- **Task requirements**
Once you have located the line containing "purple pencil: 3 -> 1" in the material below, return it exactly along with each line after it through the line containing "yellow spinning top: 3 -> 2".

- **Records provided**
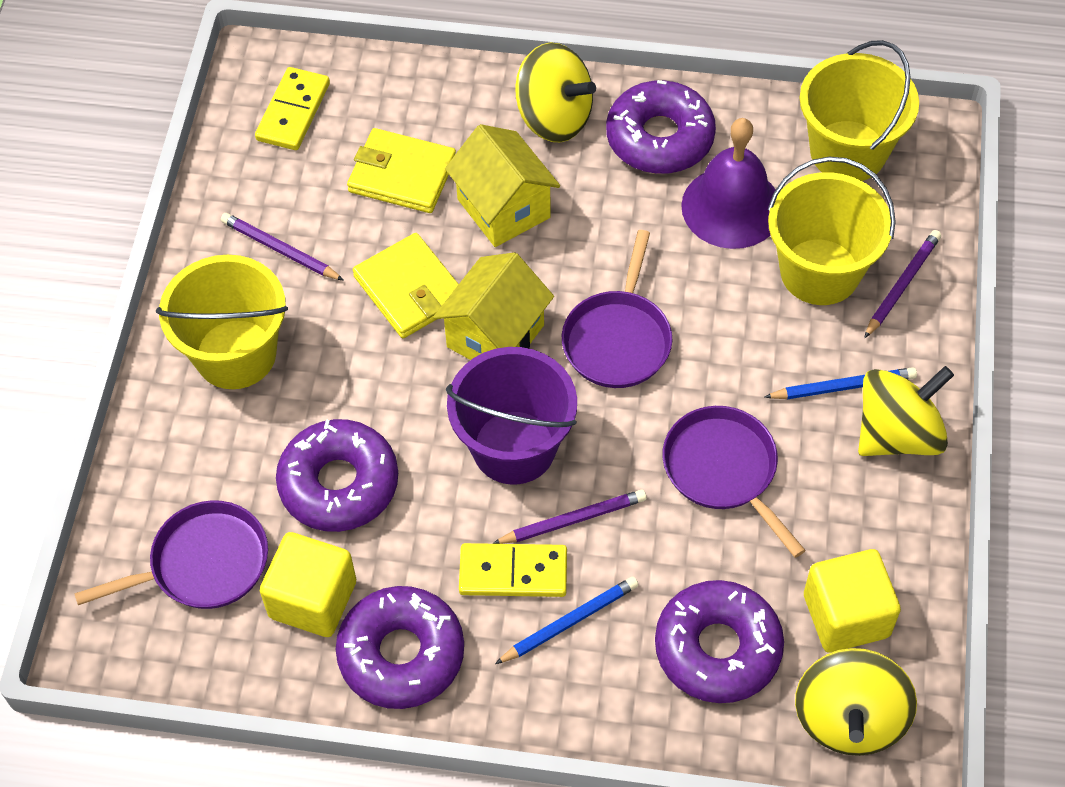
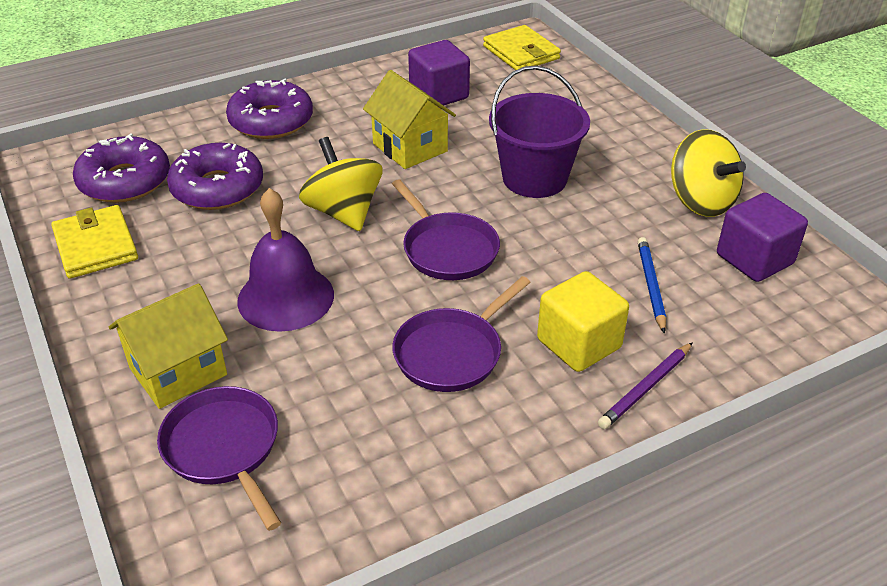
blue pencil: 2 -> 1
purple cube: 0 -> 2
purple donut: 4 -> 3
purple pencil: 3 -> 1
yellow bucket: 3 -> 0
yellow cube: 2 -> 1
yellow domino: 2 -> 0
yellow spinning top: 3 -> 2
...
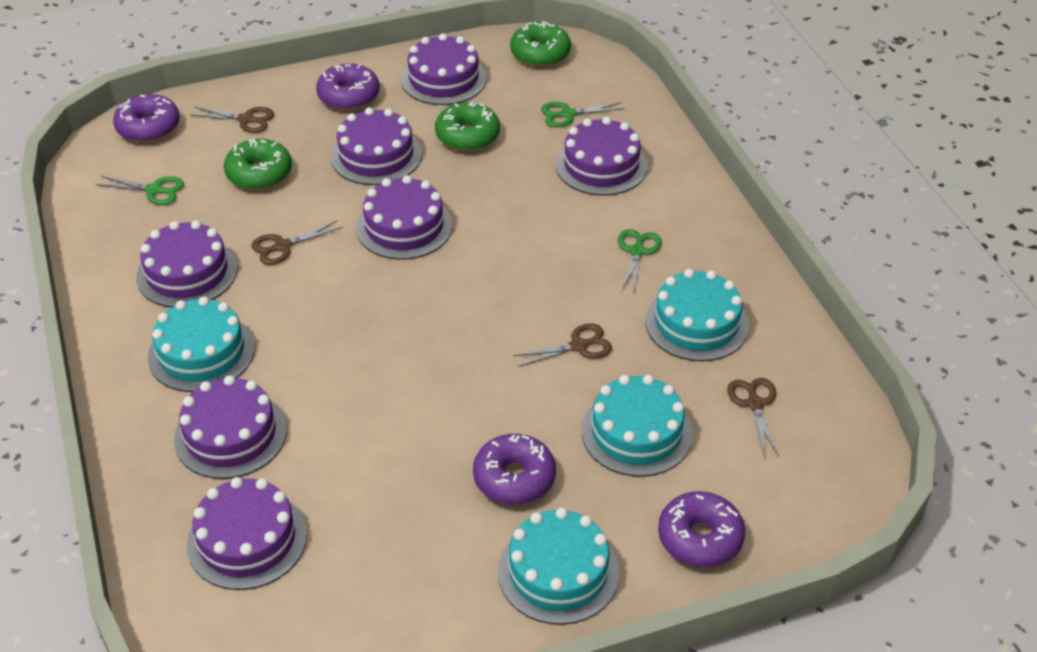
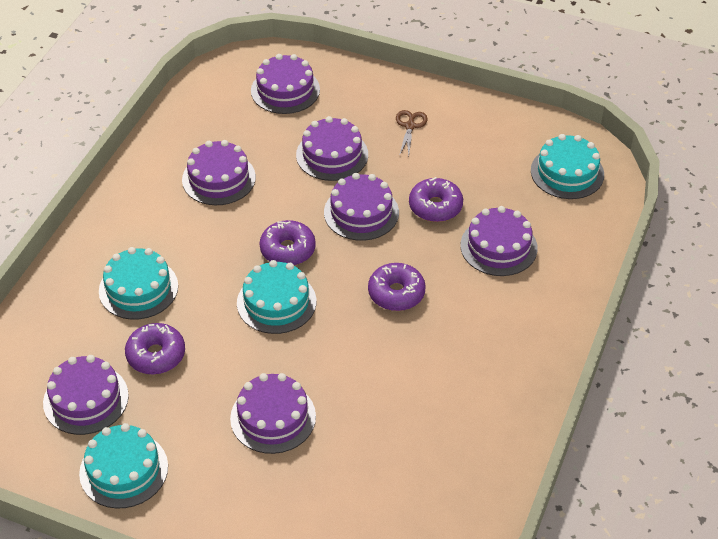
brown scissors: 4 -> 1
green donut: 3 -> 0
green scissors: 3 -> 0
--
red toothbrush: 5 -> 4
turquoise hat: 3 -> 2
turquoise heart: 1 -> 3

- **Exercise result**
purple pencil: 3 -> 1
yellow bucket: 3 -> 0
yellow cube: 2 -> 1
yellow domino: 2 -> 0
yellow spinning top: 3 -> 2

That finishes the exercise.